▶ _Work to complete_: Please write out exactly the lines of the data below from the line holding "black brick C6:C7" through the line holding "yellow brick E4:F5", and leave out the rest.

▶ _Exercise data_:
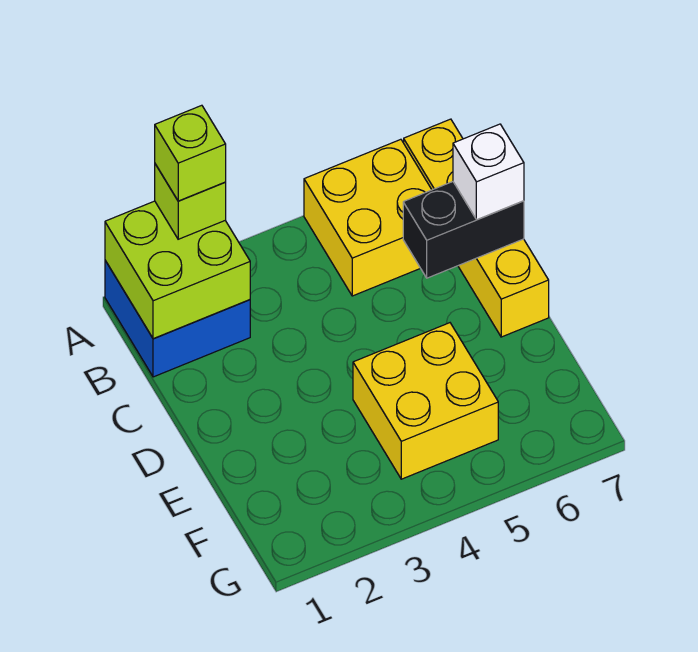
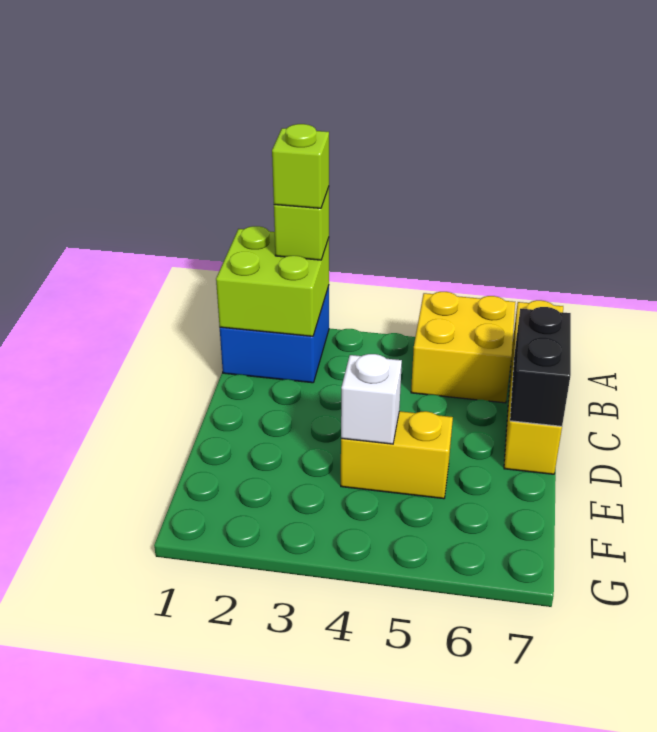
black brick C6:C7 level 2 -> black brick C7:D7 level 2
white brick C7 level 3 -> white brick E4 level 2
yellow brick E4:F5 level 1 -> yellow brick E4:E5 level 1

...

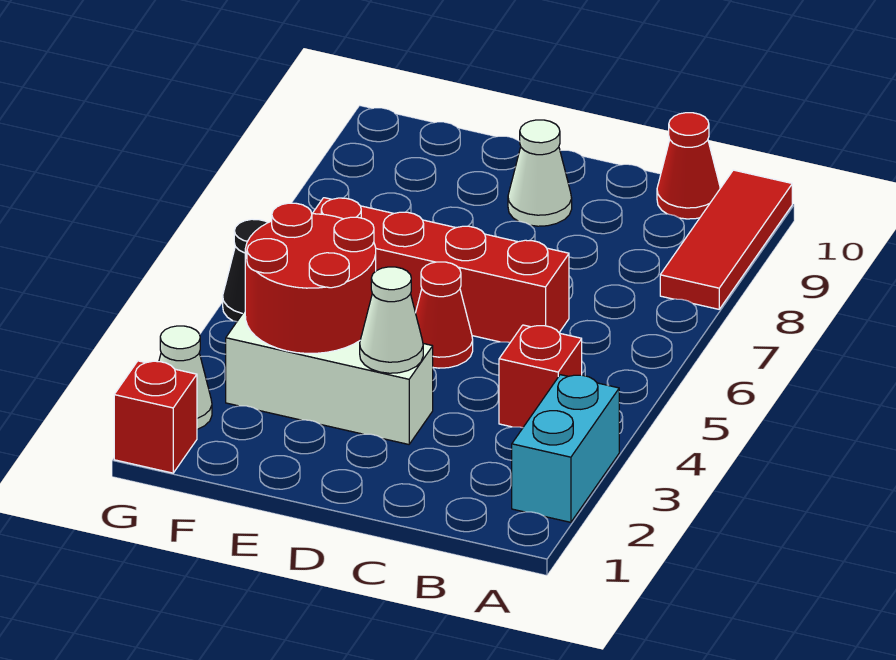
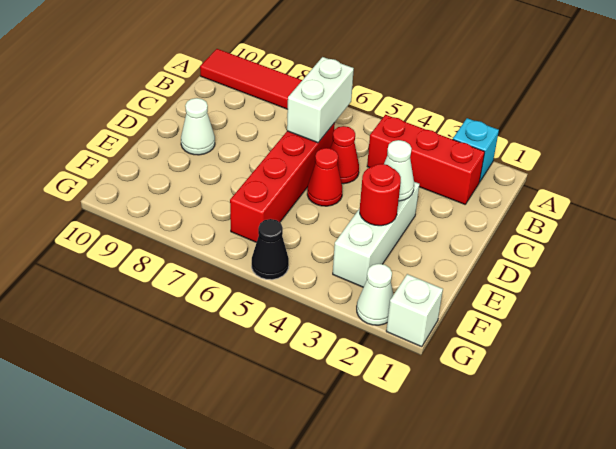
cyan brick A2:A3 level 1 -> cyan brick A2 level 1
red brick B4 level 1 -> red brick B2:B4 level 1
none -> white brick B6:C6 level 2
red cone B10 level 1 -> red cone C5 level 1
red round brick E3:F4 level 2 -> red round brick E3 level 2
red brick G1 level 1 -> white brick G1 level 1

▶ _Exercise solution_:
black brick C6:C7 level 2 -> black brick C7:D7 level 2
white brick C7 level 3 -> white brick E4 level 2
yellow brick E4:F5 level 1 -> yellow brick E4:E5 level 1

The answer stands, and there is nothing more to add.